(Stored data)

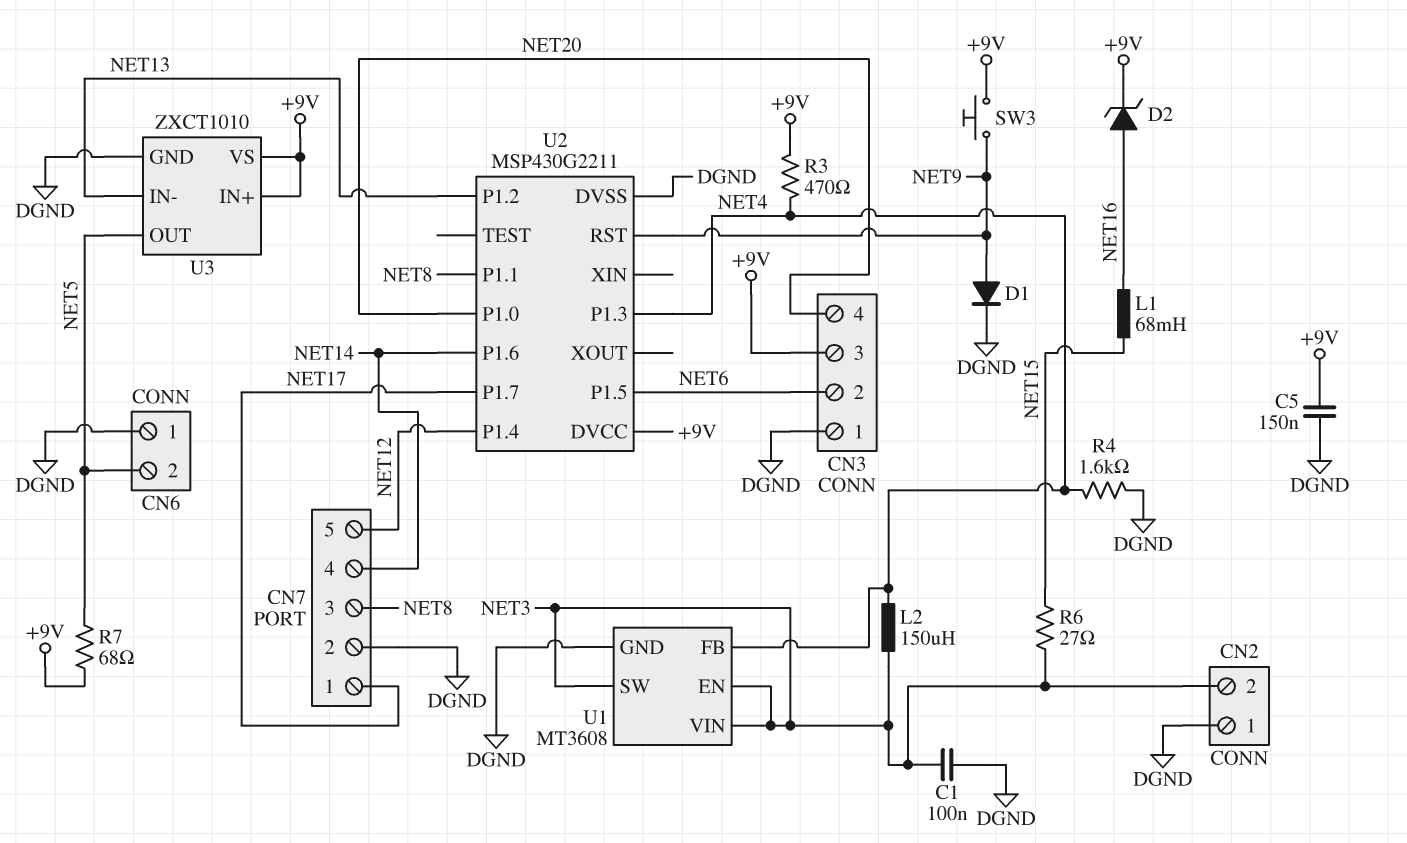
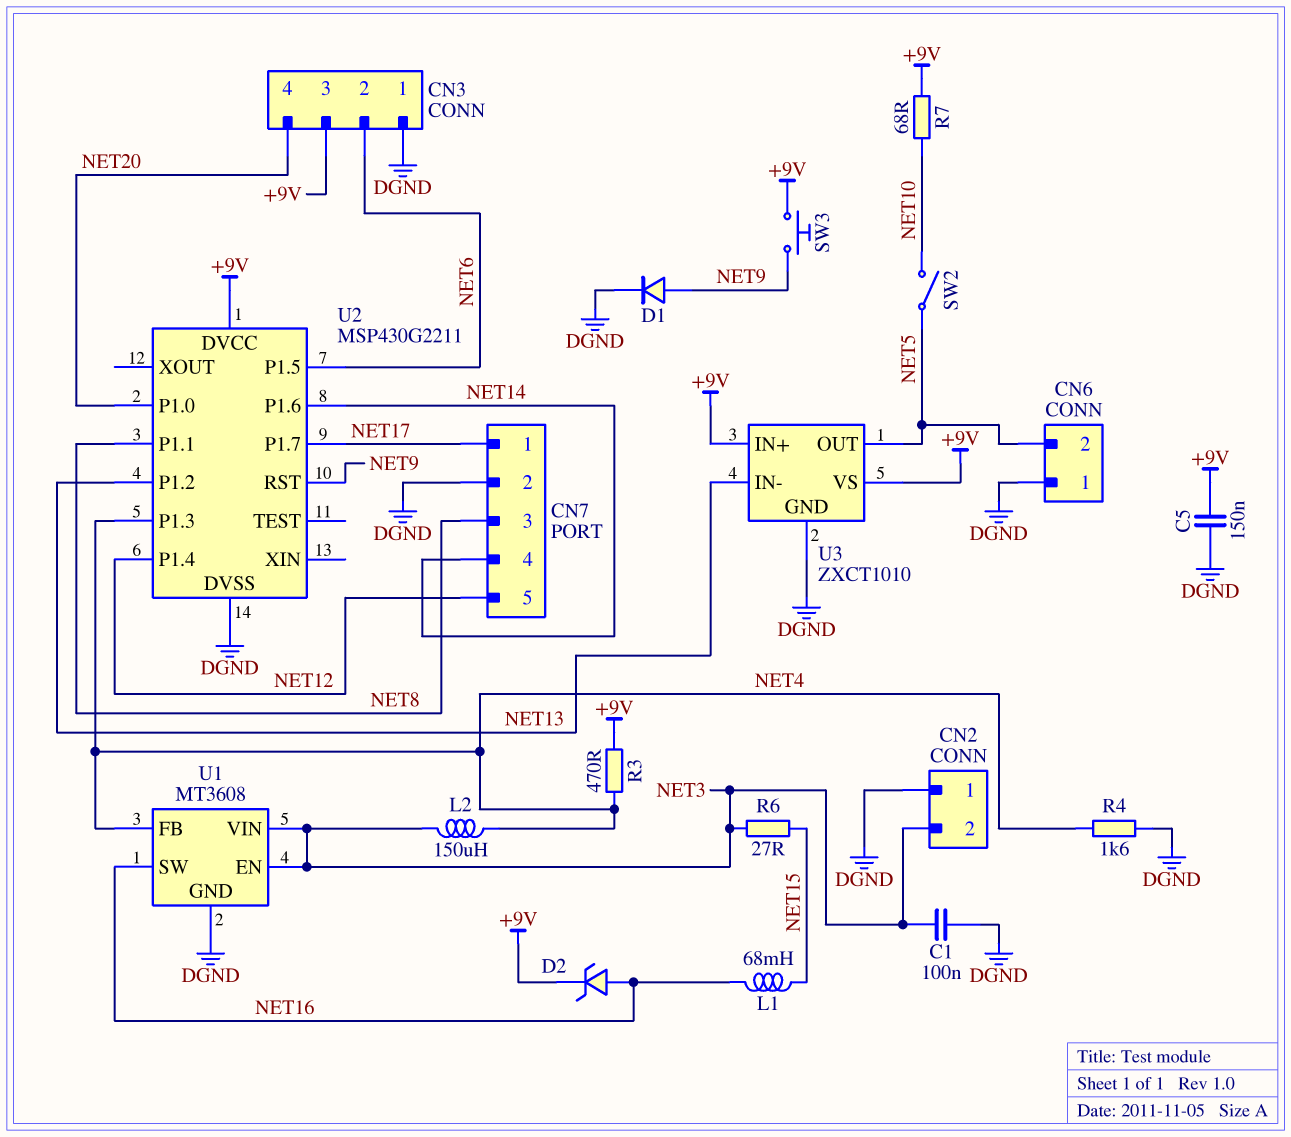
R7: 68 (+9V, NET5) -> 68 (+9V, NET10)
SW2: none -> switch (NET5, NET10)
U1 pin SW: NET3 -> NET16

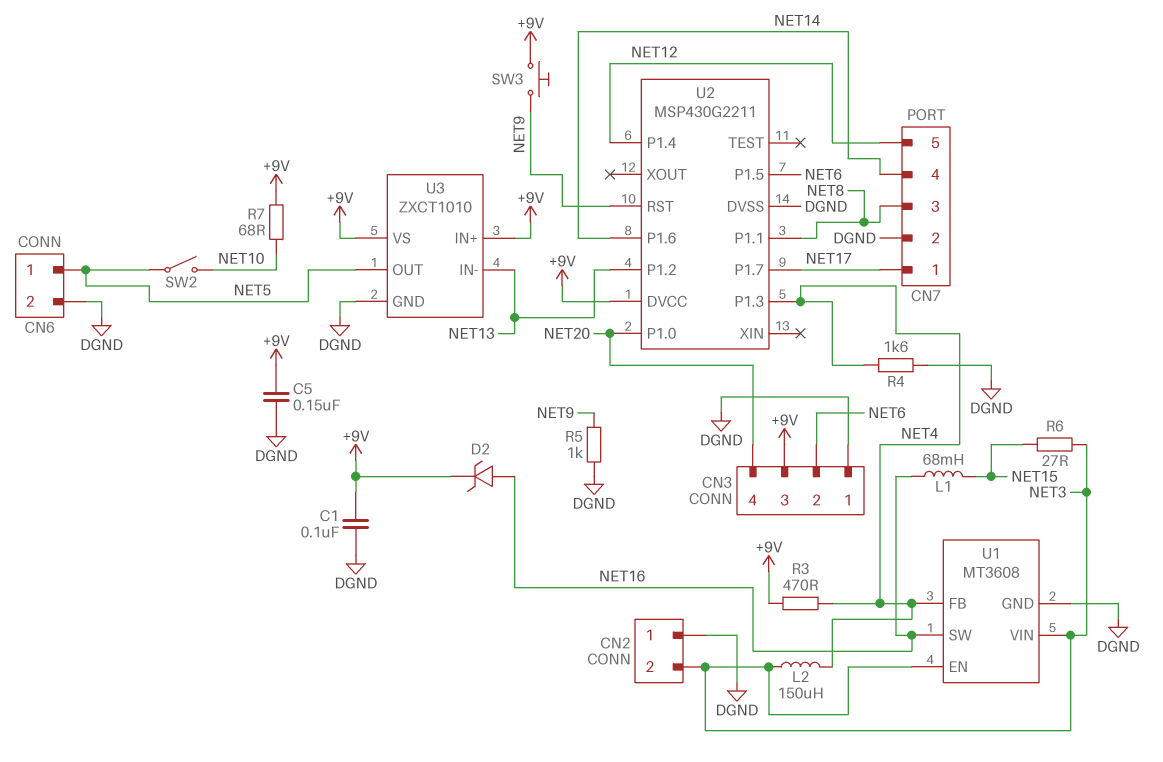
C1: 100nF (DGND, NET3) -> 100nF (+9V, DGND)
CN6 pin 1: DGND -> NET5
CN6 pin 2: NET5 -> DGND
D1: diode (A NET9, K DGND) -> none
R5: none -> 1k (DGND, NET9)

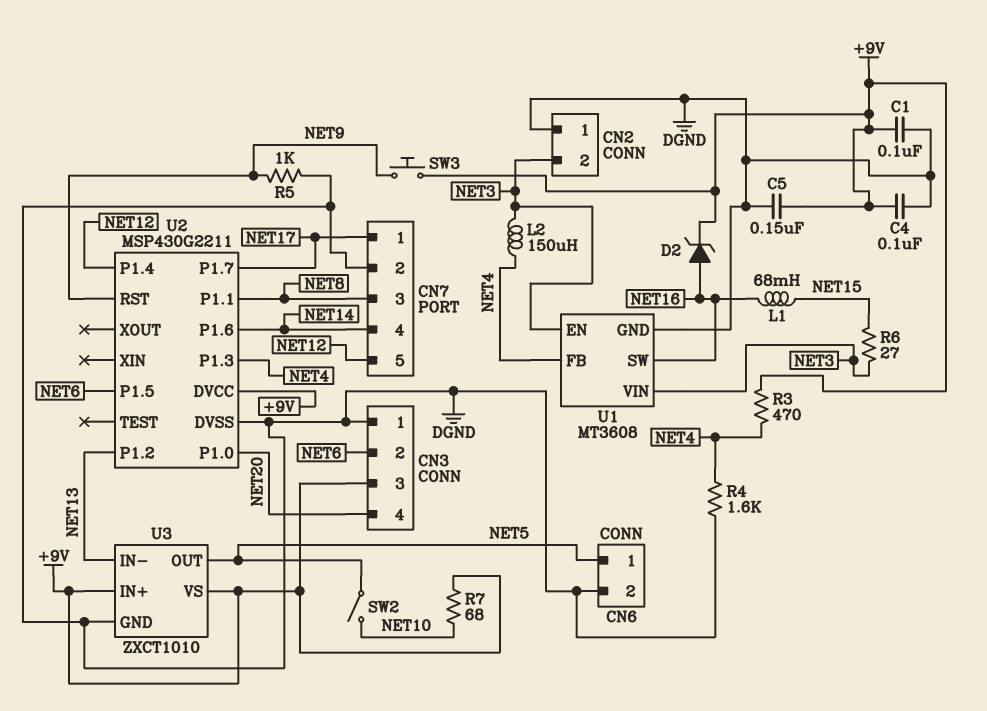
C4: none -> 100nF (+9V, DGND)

• YOUR GOAL: Looking at the records above, work out how many lines include the word "none", then give that number by itself.

• EXPECTED OUTPUT: 4